— Your assignment —
Copy exactly the line containing "account8.log: [425,511,475,575] ->" and all lines after it, through the last line of the material below; omit everything before it.

— Given data —
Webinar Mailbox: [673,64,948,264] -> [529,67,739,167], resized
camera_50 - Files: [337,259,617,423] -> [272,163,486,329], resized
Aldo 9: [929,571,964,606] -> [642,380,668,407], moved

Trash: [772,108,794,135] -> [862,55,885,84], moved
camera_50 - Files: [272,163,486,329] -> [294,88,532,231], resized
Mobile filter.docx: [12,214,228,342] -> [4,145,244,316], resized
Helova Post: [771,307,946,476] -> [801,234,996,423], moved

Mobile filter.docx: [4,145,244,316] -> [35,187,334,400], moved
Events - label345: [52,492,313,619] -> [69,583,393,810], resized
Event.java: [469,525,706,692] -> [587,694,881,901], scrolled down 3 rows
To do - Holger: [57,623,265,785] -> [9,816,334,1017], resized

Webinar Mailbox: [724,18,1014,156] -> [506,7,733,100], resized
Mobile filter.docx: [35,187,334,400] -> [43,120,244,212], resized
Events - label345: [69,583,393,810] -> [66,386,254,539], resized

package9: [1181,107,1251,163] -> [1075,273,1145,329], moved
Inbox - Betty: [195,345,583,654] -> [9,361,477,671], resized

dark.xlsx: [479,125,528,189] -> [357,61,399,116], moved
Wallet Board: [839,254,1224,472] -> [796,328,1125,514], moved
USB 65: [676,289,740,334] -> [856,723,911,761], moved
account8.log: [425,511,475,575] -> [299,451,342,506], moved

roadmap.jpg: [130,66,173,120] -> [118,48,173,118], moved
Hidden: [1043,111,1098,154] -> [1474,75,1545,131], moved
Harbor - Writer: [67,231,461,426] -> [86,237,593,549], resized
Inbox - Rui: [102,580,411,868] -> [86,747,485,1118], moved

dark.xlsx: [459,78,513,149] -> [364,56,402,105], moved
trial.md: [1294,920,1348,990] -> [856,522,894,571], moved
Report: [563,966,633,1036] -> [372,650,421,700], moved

— Solution for this task —
account8.log: [425,511,475,575] -> [299,451,342,506], moved

roadmap.jpg: [130,66,173,120] -> [118,48,173,118], moved
Hidden: [1043,111,1098,154] -> [1474,75,1545,131], moved
Harbor - Writer: [67,231,461,426] -> [86,237,593,549], resized
Inbox - Rui: [102,580,411,868] -> [86,747,485,1118], moved

dark.xlsx: [459,78,513,149] -> [364,56,402,105], moved
trial.md: [1294,920,1348,990] -> [856,522,894,571], moved
Report: [563,966,633,1036] -> [372,650,421,700], moved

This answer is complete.